### TASK BRIEF
In the entries below, count every line containing "masks". Reply with the number alone.

### MATERIAL FOR THIS TASK
* BEGIN *

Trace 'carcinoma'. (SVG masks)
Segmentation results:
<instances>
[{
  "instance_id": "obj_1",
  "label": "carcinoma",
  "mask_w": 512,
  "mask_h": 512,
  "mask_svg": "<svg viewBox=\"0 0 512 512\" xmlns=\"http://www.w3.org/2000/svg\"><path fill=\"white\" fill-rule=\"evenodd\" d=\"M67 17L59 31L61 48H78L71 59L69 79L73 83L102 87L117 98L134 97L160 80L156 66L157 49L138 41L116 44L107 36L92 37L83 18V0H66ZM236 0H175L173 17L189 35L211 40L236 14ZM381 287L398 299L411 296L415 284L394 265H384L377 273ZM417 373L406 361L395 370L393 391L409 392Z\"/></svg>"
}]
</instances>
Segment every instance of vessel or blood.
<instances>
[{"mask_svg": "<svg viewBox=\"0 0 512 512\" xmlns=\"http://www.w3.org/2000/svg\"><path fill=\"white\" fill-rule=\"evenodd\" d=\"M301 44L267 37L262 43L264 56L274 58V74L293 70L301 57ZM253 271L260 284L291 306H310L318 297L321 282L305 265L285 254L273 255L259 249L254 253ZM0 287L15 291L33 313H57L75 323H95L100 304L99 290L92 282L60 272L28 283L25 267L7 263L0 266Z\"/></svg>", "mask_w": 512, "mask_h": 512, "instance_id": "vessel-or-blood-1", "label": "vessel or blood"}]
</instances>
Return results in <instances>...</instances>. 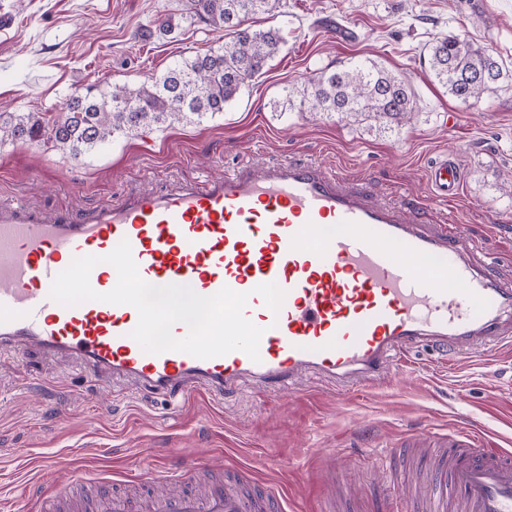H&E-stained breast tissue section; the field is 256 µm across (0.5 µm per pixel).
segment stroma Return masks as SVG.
Listing matches in <instances>:
<instances>
[{
    "mask_svg": "<svg viewBox=\"0 0 512 512\" xmlns=\"http://www.w3.org/2000/svg\"><path fill=\"white\" fill-rule=\"evenodd\" d=\"M182 8V0H0L10 23L0 34V112H52L96 84L136 87L216 46L218 33L189 25ZM160 17L170 32L141 39ZM253 21L278 27L285 44L222 114L120 133L77 162L48 143L0 142V201L86 210L247 161L300 158L410 206L430 196L428 163L452 151L463 187L436 209L512 263V82L464 104L420 61L432 37L458 35L512 71V0H282L279 13ZM365 59L412 85L410 124L369 132L284 104L286 87ZM455 429L512 450V352L455 367L424 346L400 373L341 394L321 385L290 396L251 390L198 395L176 409L124 382L100 384L74 360L8 352L0 354V512L36 507L41 490L65 479L147 491L149 466L206 461L266 479L286 512H328L333 491L352 512H404L410 472L430 462L410 452L412 439ZM323 448L344 460L336 474L322 472ZM395 448L405 449L403 461ZM270 455L279 472L265 469ZM47 456L61 468H43Z\"/></svg>",
    "mask_w": 512,
    "mask_h": 512,
    "instance_id": "35a3bbf8",
    "label": "stroma"
}]
</instances>
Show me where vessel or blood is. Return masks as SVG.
<instances>
[{
  "mask_svg": "<svg viewBox=\"0 0 512 512\" xmlns=\"http://www.w3.org/2000/svg\"><path fill=\"white\" fill-rule=\"evenodd\" d=\"M427 179L439 197L456 194L455 156L434 161ZM128 240L140 277L212 296L248 294L244 315L263 328L260 362L244 352L199 359L144 352L130 333L129 305L65 307L49 297L73 258L104 257ZM102 262L90 273L100 293L117 284ZM285 292L272 312L256 286ZM512 342V267H494L461 231L429 230L417 210L374 200L340 170L282 159L230 173L126 194L92 210L0 203V352L65 354L89 373L170 400L253 383L298 392L304 379L337 391L375 383L422 345L463 360ZM430 469L433 512H512V451L483 447L473 432L441 436ZM79 512H284L261 484L244 491L238 470L207 495L190 490L143 505L103 491Z\"/></svg>",
  "mask_w": 512,
  "mask_h": 512,
  "instance_id": "b4317fda",
  "label": "vessel or blood"
}]
</instances>
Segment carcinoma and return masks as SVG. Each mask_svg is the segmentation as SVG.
<instances>
[{"instance_id":"obj_1","label":"carcinoma","mask_w":512,"mask_h":512,"mask_svg":"<svg viewBox=\"0 0 512 512\" xmlns=\"http://www.w3.org/2000/svg\"><path fill=\"white\" fill-rule=\"evenodd\" d=\"M278 7L280 0H187L191 22L224 33L225 41L203 54L182 58L137 88L115 85L108 90L96 85L45 117L2 112L0 140L47 139L77 161L117 133L220 114L279 53L284 43L280 29H256L248 23L251 16ZM426 50L435 80L462 103L497 91L508 76L503 60L458 36L436 37ZM294 96L316 114L370 129L403 126L417 108L412 86L373 60L322 70L286 90L287 98Z\"/></svg>"}]
</instances>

* END *

### FULL SOLUTION
4